=== Available data ===

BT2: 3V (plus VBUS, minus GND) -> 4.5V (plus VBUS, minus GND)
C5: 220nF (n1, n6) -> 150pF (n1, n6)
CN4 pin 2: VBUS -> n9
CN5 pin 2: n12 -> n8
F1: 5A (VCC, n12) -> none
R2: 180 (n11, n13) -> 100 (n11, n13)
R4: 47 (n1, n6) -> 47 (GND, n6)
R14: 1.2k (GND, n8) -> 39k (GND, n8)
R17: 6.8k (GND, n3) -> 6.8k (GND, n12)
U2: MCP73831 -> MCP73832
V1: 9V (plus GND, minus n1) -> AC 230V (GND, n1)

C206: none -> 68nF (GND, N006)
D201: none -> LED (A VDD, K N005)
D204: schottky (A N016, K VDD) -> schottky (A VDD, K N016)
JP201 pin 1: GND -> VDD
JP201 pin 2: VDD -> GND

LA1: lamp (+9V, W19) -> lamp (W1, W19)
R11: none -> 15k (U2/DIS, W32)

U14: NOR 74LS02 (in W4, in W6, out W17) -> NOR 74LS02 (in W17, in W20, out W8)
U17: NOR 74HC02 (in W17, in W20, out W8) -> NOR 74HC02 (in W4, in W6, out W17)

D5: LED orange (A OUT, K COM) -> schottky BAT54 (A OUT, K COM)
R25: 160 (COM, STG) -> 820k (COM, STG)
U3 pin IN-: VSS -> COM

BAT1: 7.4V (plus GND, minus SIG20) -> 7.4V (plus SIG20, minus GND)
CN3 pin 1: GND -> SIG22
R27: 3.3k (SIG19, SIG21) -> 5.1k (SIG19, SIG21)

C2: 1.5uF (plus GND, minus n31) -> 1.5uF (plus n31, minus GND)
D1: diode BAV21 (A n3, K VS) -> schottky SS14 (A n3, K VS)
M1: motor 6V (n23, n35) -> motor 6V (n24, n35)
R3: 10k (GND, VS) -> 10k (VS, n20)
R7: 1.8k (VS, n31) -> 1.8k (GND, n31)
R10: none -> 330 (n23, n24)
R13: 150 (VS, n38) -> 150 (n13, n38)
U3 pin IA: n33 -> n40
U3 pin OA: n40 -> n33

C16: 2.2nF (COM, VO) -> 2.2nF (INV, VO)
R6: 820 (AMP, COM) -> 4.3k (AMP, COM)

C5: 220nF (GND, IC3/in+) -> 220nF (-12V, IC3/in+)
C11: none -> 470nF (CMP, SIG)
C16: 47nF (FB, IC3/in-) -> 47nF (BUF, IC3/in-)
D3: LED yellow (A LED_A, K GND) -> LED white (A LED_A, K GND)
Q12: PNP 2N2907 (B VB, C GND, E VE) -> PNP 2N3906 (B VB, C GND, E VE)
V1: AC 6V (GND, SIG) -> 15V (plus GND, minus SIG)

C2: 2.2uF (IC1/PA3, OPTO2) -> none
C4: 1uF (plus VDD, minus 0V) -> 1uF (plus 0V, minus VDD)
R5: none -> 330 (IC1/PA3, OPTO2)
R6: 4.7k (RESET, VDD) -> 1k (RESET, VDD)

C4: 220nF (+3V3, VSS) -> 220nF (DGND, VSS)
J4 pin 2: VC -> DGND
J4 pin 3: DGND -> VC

===

Try it >>
Which lines of the data hold the string "none"? Return each of them.

Expected answer >>
F1: 5A (VCC, n12) -> none
C206: none -> 68nF (GND, N006)
D201: none -> LED (A VDD, K N005)
R11: none -> 15k (U2/DIS, W32)
R10: none -> 330 (n23, n24)
C11: none -> 470nF (CMP, SIG)
C2: 2.2uF (IC1/PA3, OPTO2) -> none
R5: none -> 330 (IC1/PA3, OPTO2)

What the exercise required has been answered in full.